THE PROBLEM:
Transcribe the entries exactly. Omit the pictures.

EXERCISE INPUTS:
= = = =

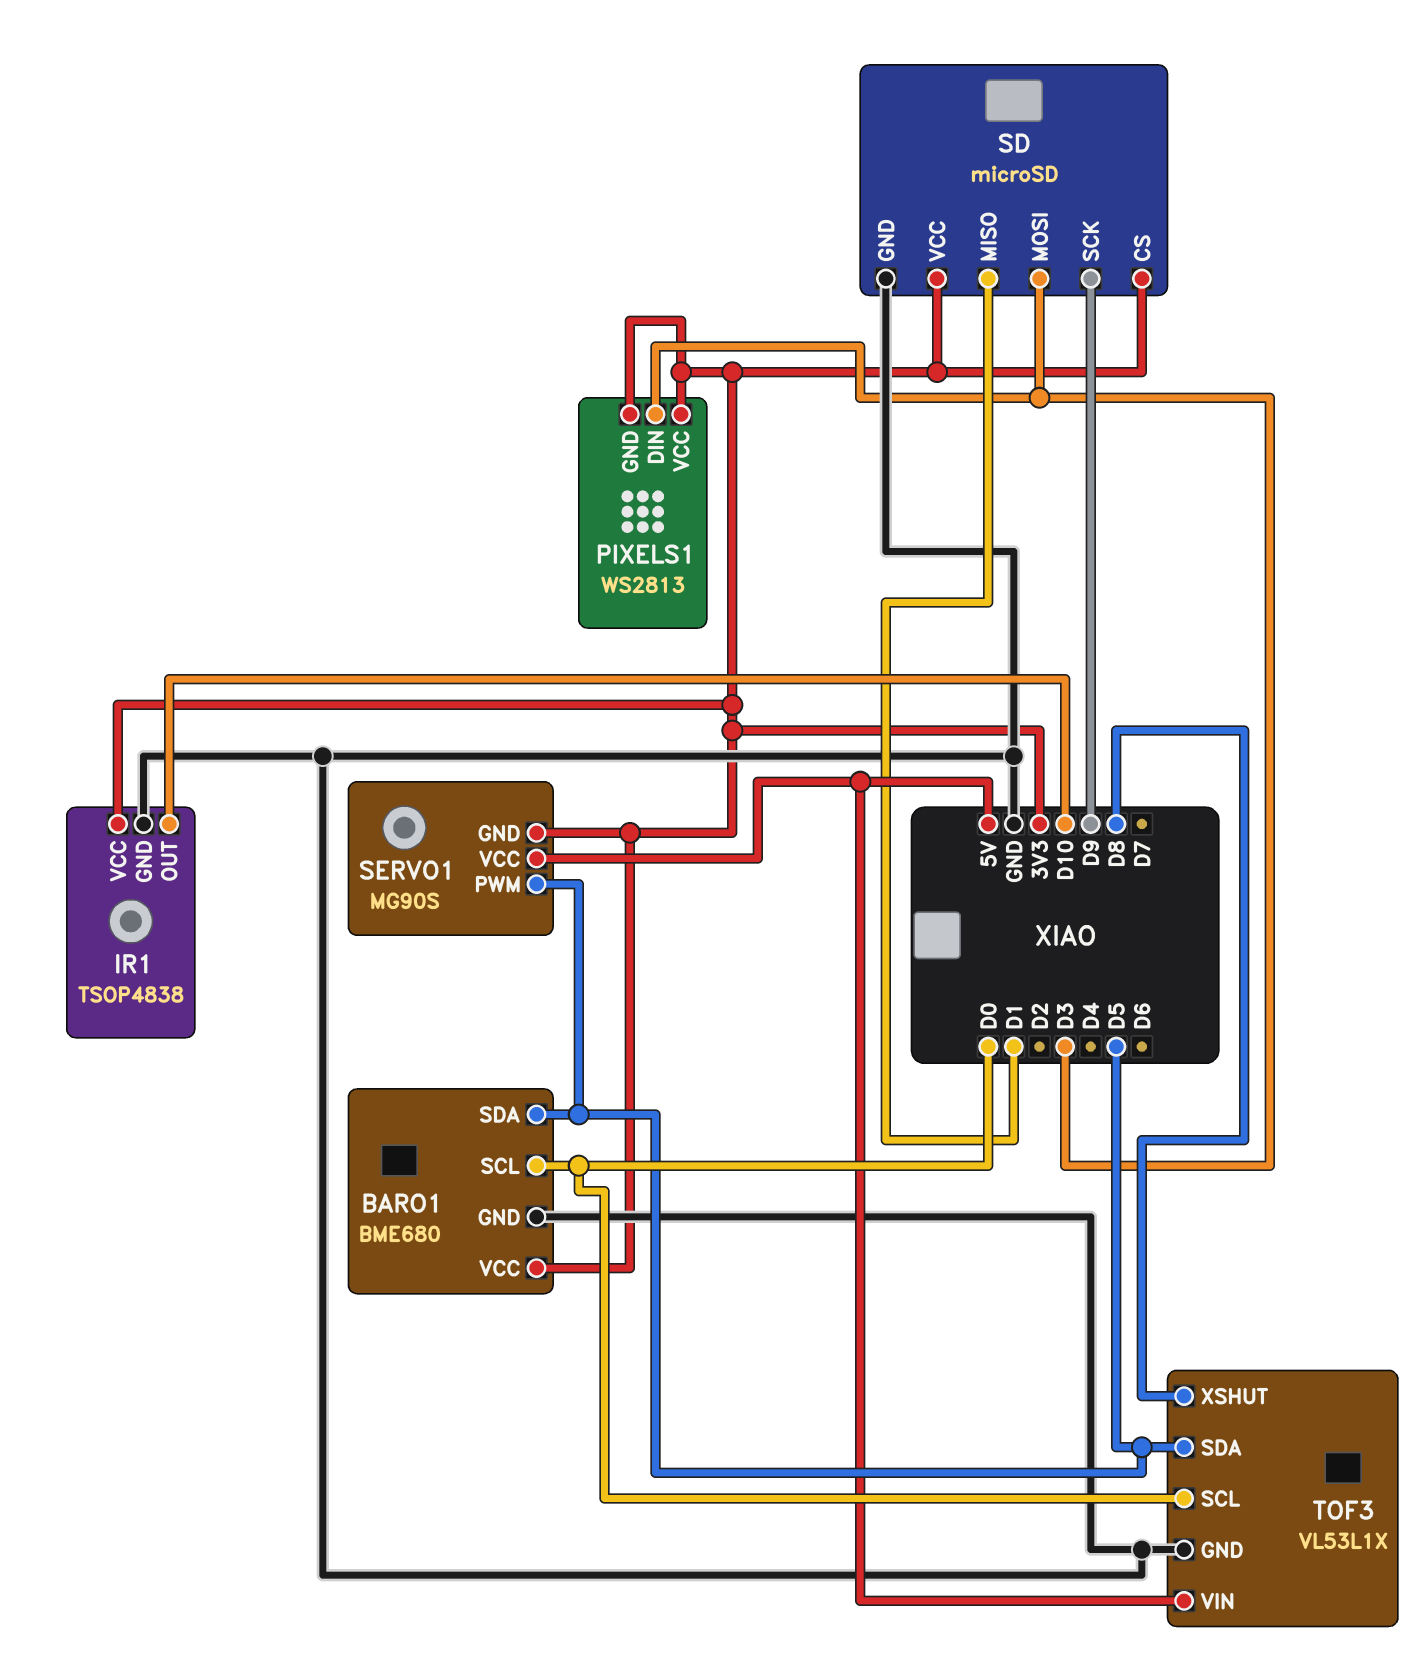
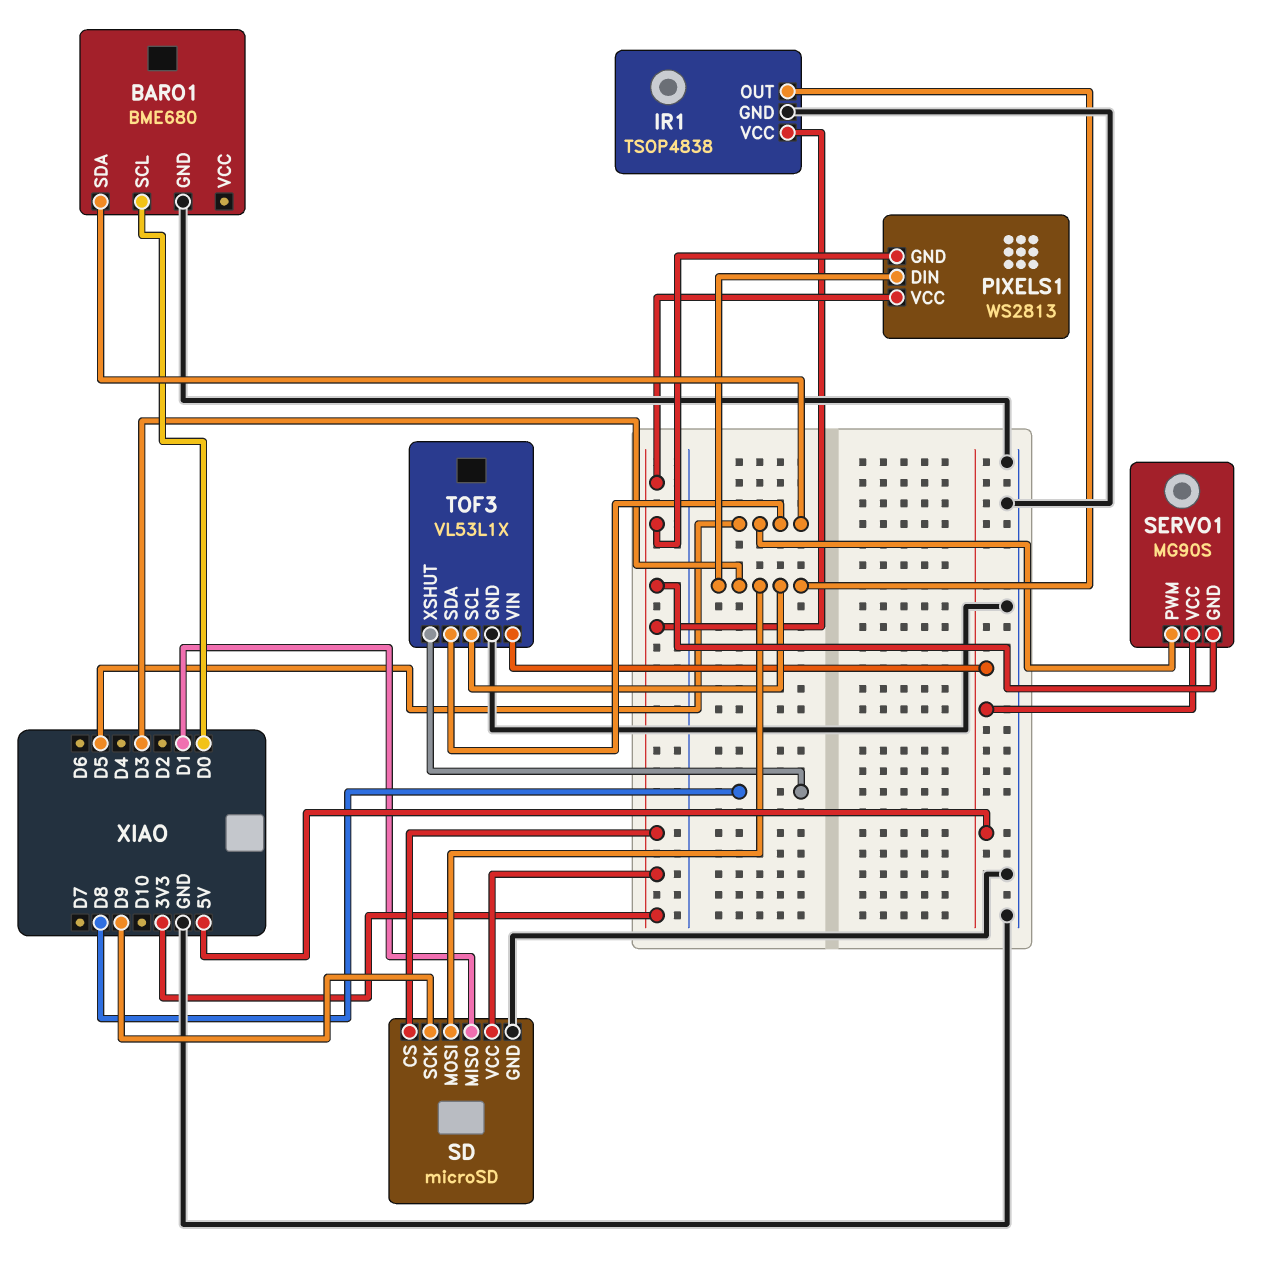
BARO1 pin VCC: 3V3 -> none
IR1 pin OUT: D10 -> D3
TOF3 pin SCL: D0 -> D3

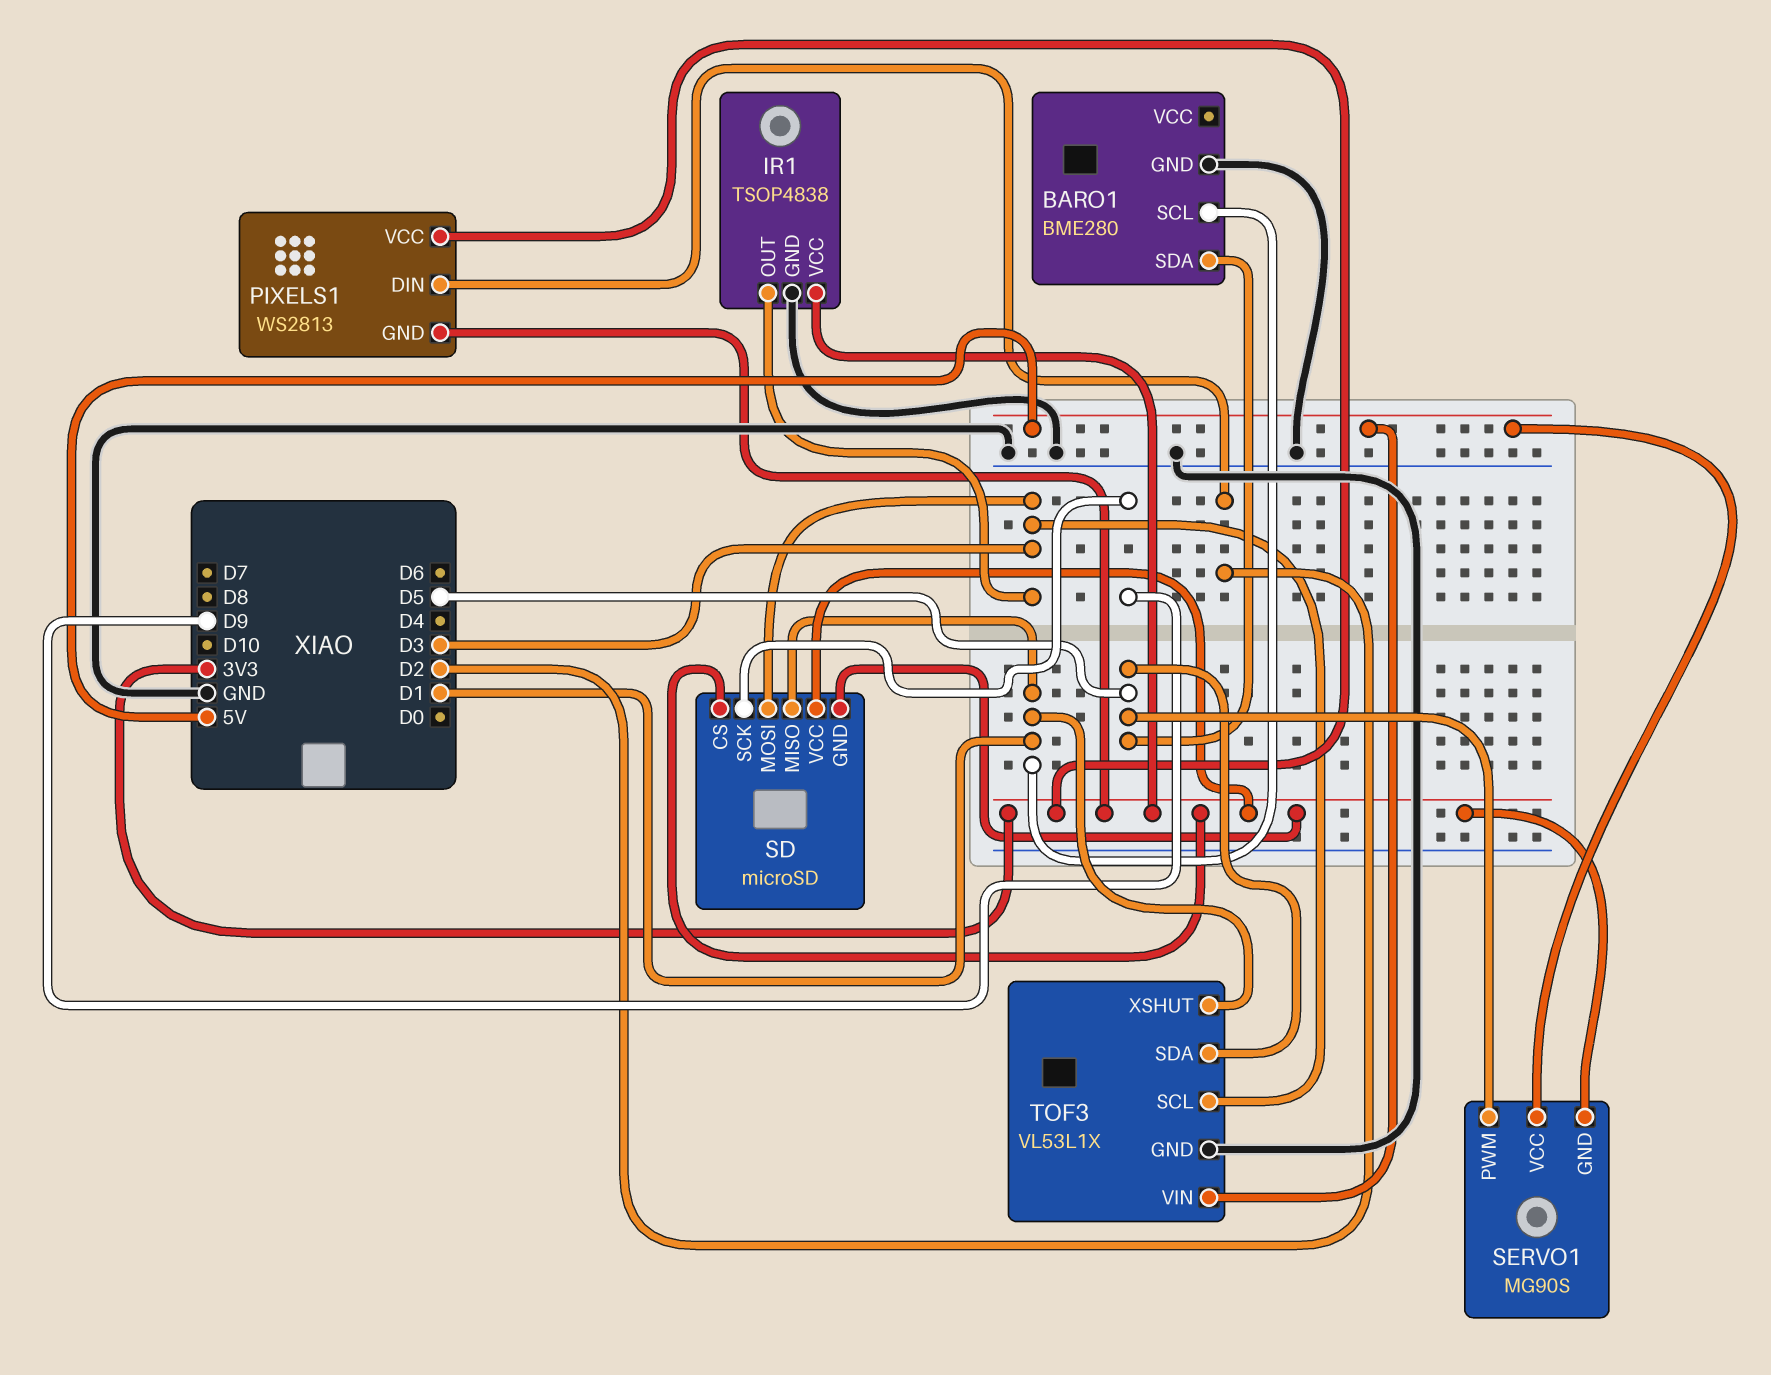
BARO1: BME680 -> BME280
BARO1 pin SCL: D0 -> D1
PIXELS1 pin DIN: D3 -> D2
SD pin GND: GND -> 3V3
TOF3 pin XSHUT: D8 -> D1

= = = =

OUTPUT BELOW:
BARO1 pin VCC: 3V3 -> none
IR1 pin OUT: D10 -> D3
TOF3 pin SCL: D0 -> D3

BARO1: BME680 -> BME280
BARO1 pin SCL: D0 -> D1
PIXELS1 pin DIN: D3 -> D2
SD pin GND: GND -> 3V3
TOF3 pin XSHUT: D8 -> D1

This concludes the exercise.